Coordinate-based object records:
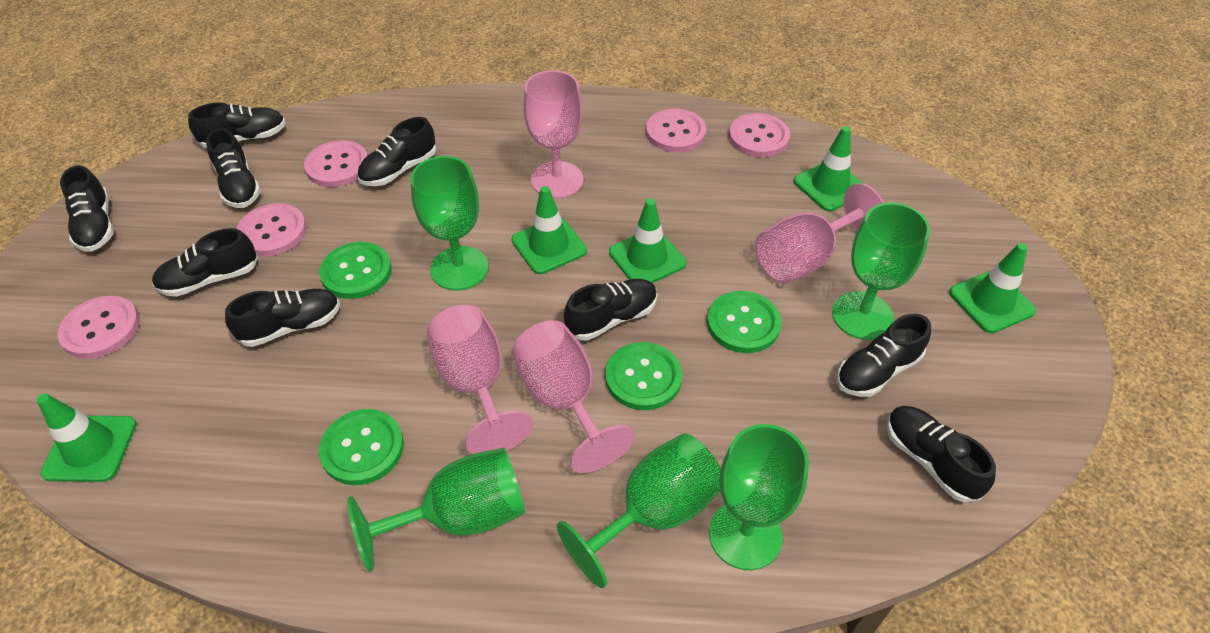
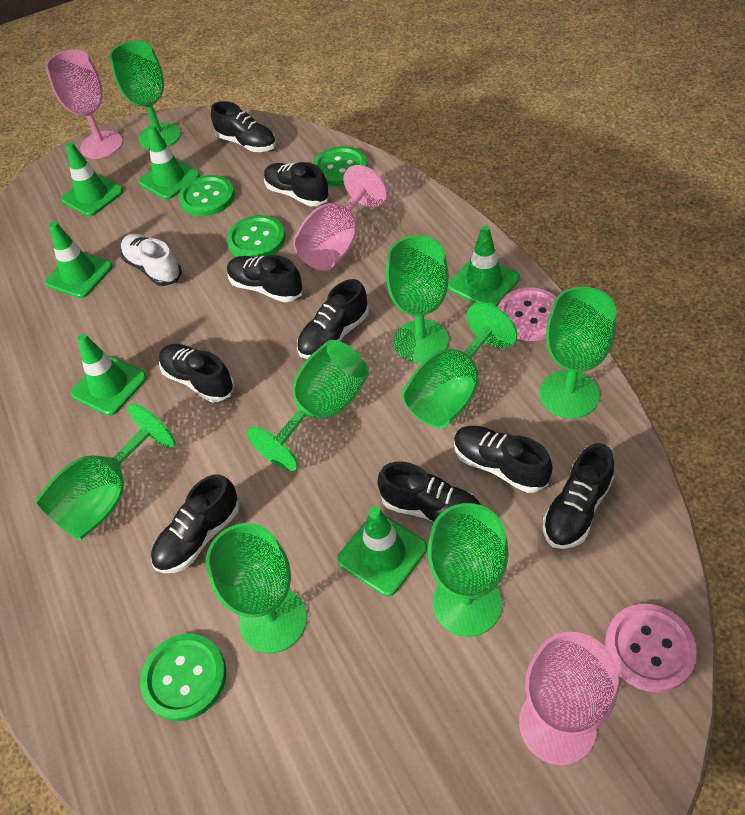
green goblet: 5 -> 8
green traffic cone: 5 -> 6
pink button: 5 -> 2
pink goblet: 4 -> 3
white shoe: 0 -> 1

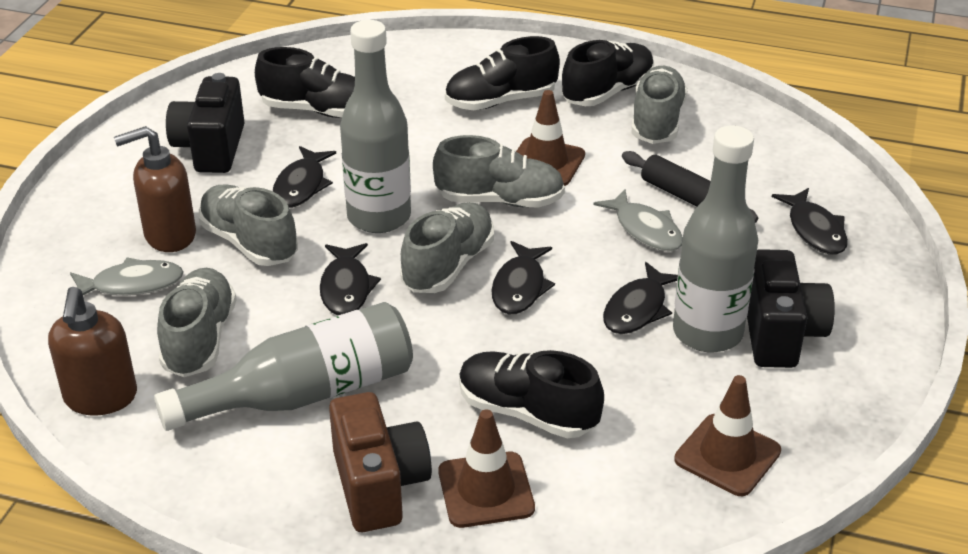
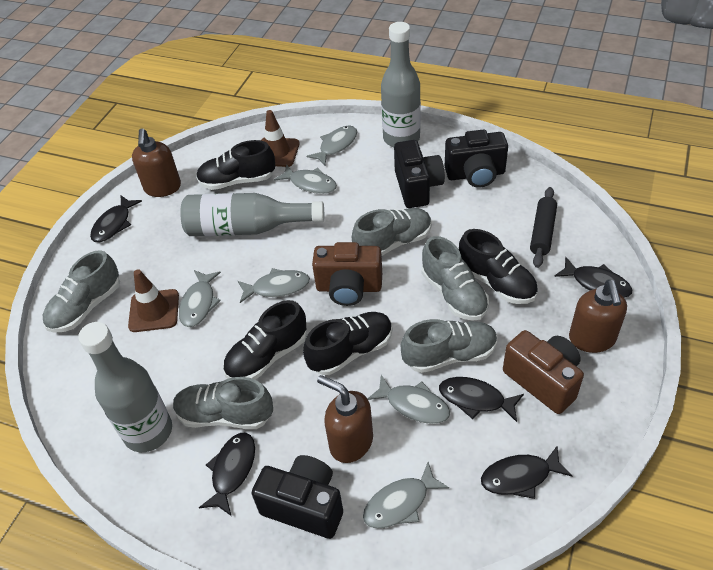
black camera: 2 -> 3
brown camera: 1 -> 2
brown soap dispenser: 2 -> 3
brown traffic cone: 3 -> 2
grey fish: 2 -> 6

- EXERCISE OBJECTIVE: Write out exactly the lines of the entries above that run from the line containing "brown soap dispenser: 2 -> 3" through the last line, including both.

- WRITTEN SOLUTION:
brown soap dispenser: 2 -> 3
brown traffic cone: 3 -> 2
grey fish: 2 -> 6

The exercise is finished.